Look through the listing underneath for "minus", and copy every line that has it.

THE RECORDS Start Marker

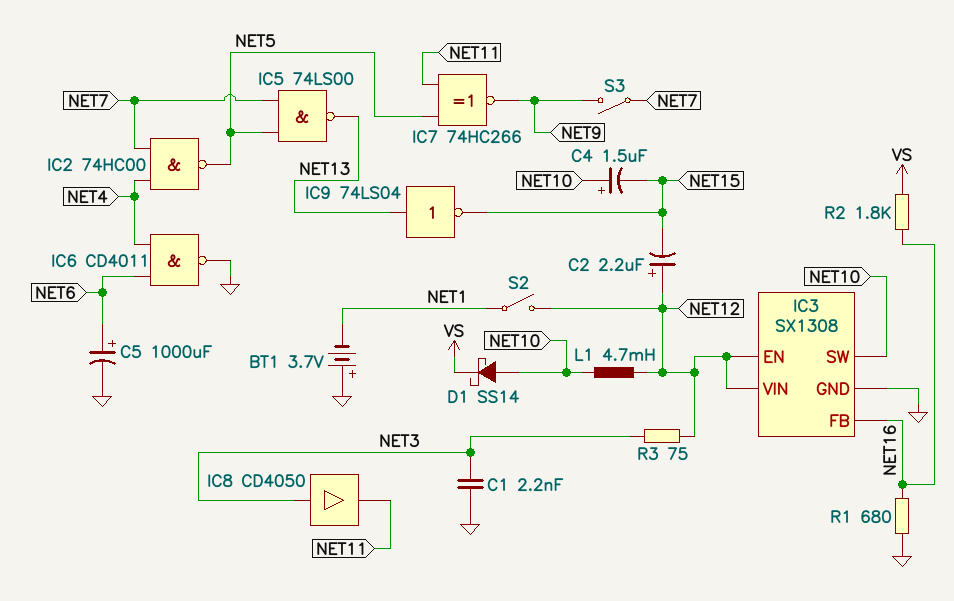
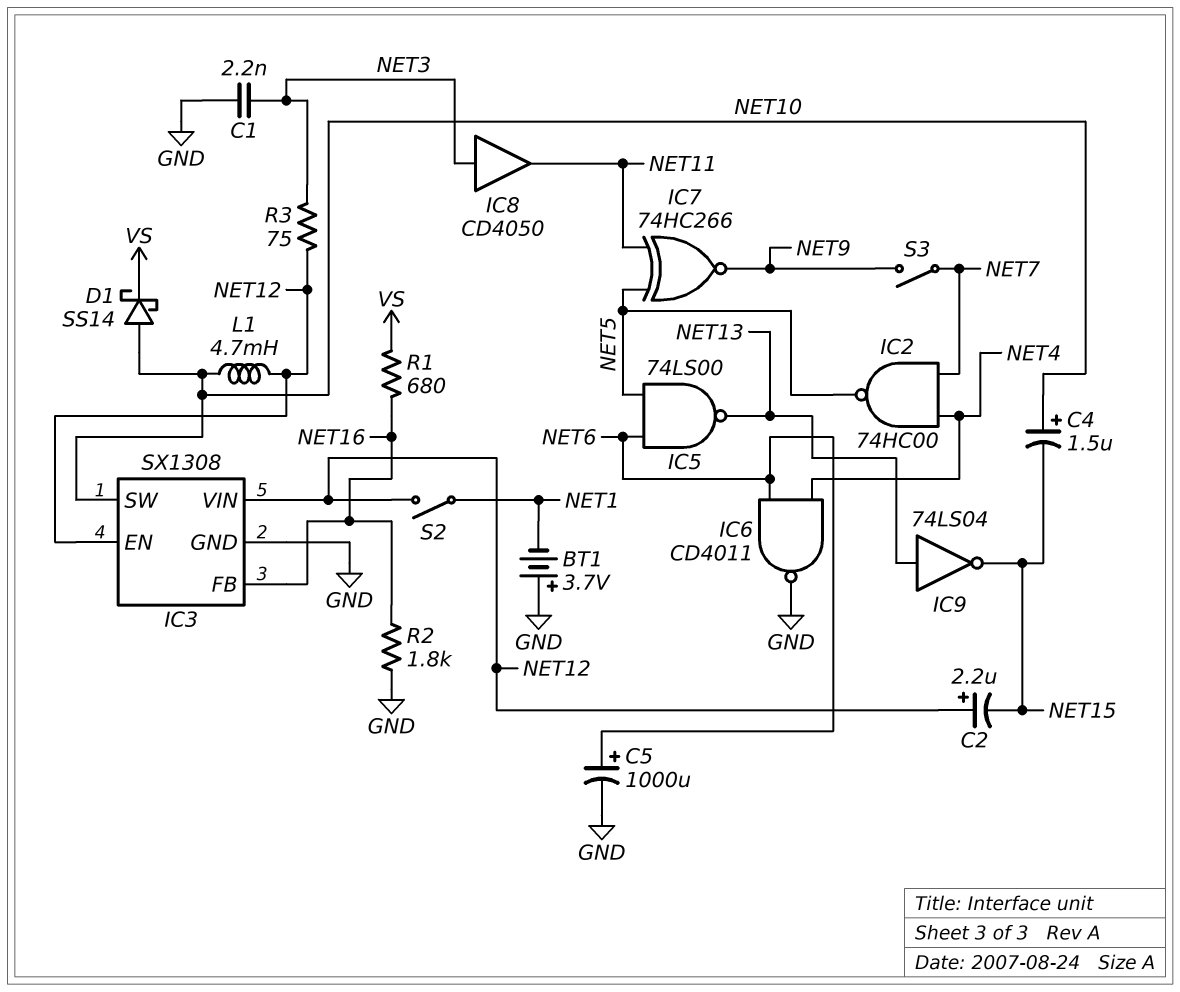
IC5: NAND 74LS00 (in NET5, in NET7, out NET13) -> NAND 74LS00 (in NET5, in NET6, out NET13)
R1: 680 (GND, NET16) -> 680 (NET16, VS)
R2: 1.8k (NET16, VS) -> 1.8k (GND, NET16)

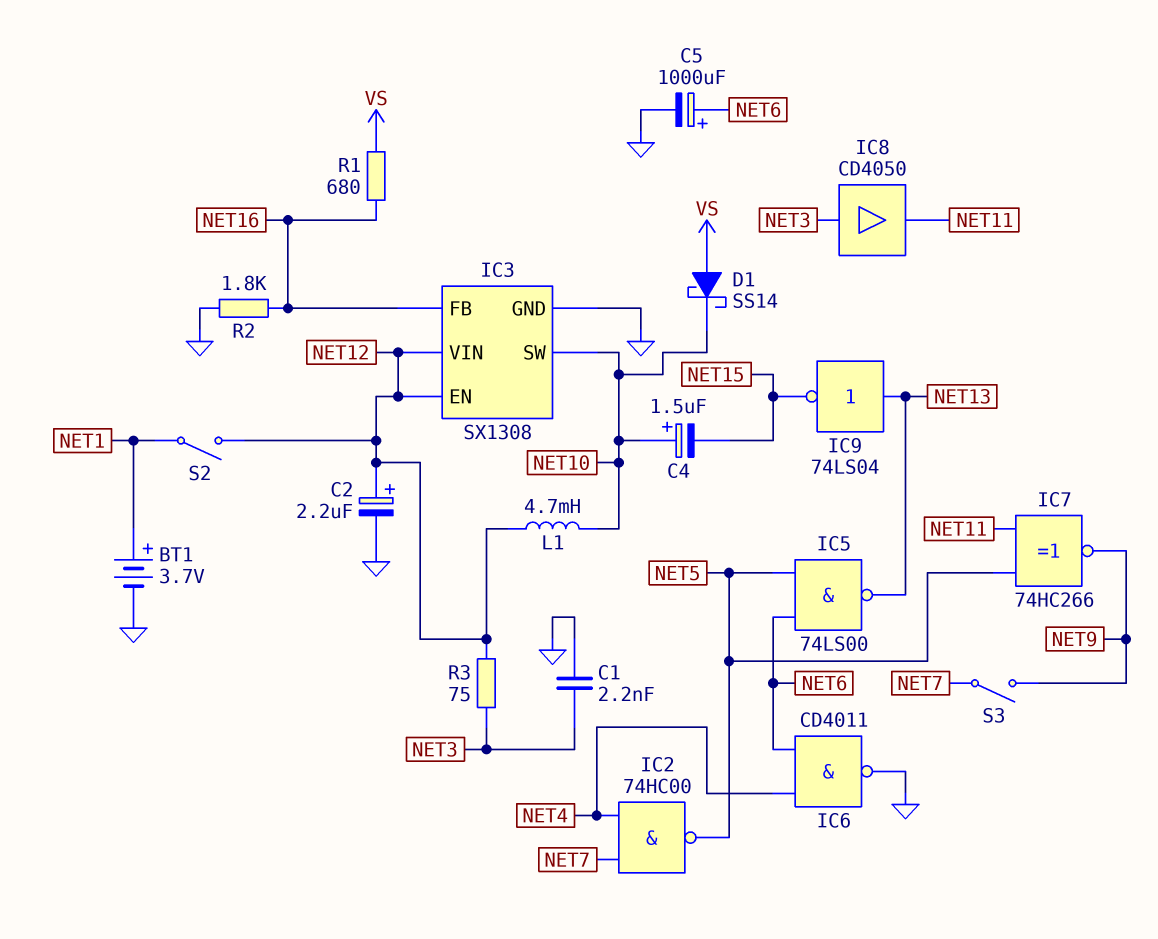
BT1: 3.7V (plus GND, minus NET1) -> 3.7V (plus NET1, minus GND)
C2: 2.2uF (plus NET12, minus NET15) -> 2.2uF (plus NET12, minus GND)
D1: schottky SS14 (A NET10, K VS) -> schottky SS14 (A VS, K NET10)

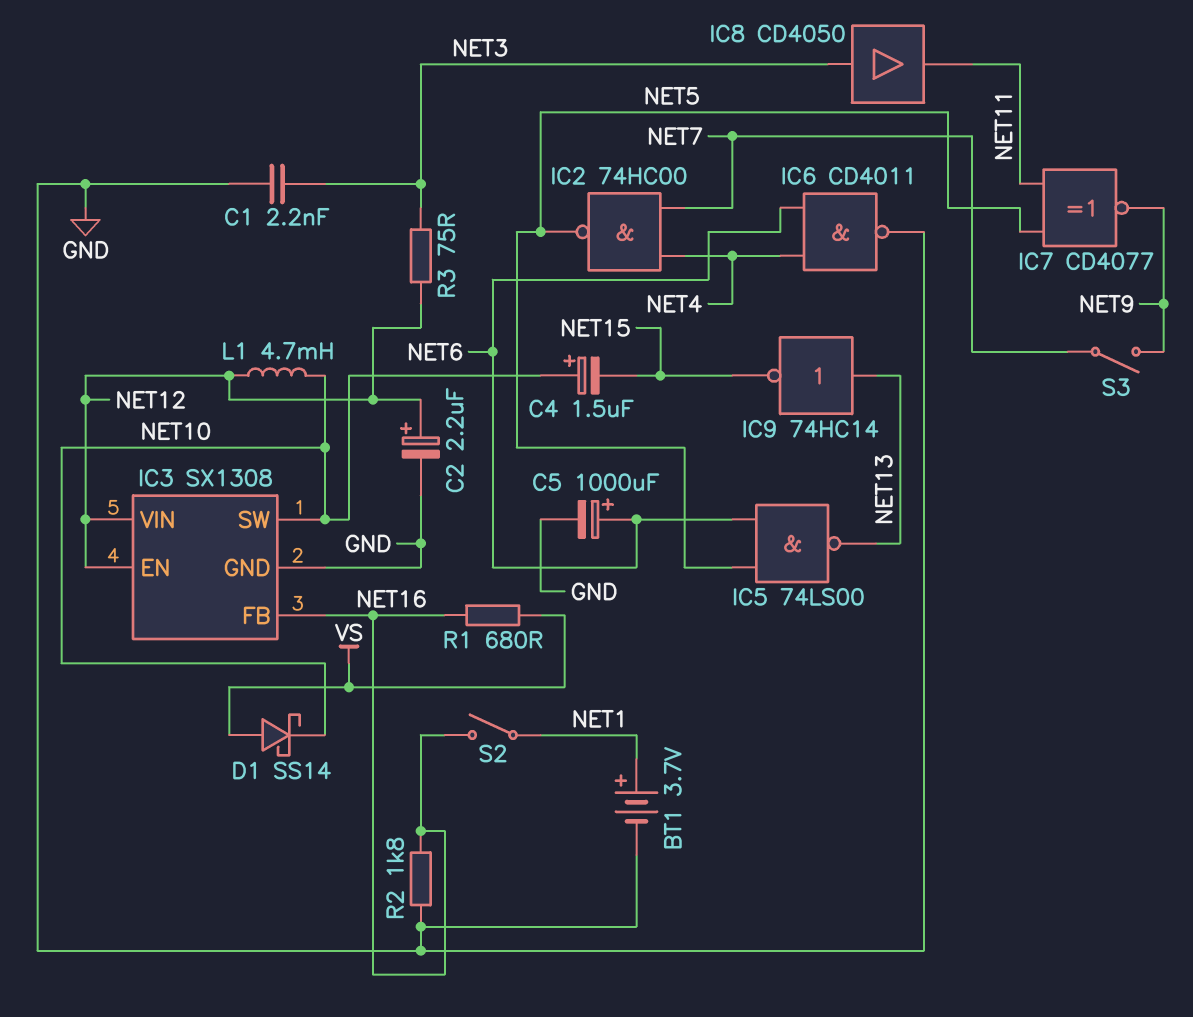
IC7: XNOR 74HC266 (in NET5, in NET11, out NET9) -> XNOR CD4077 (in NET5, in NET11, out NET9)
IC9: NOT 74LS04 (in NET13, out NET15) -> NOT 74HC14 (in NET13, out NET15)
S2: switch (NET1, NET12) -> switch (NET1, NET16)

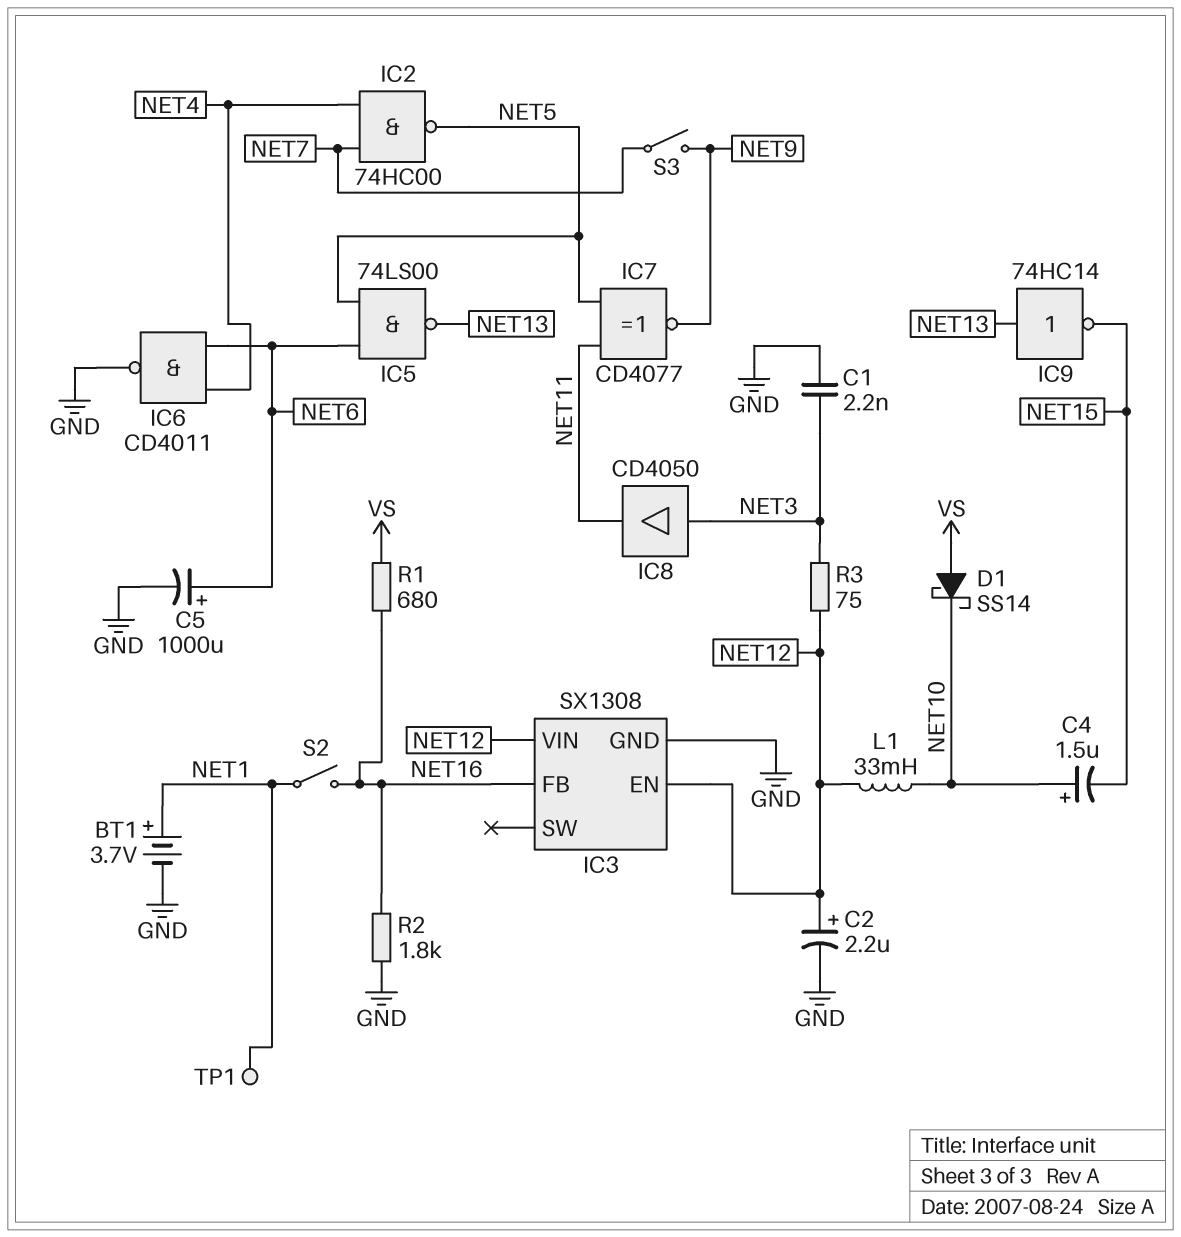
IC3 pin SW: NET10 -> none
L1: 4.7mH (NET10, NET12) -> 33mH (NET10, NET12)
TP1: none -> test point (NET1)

THE RECORDS End Marker

RESULT FOR THIS EXERCISE:
BT1: 3.7V (plus GND, minus NET1) -> 3.7V (plus NET1, minus GND)
C2: 2.2uF (plus NET12, minus NET15) -> 2.2uF (plus NET12, minus GND)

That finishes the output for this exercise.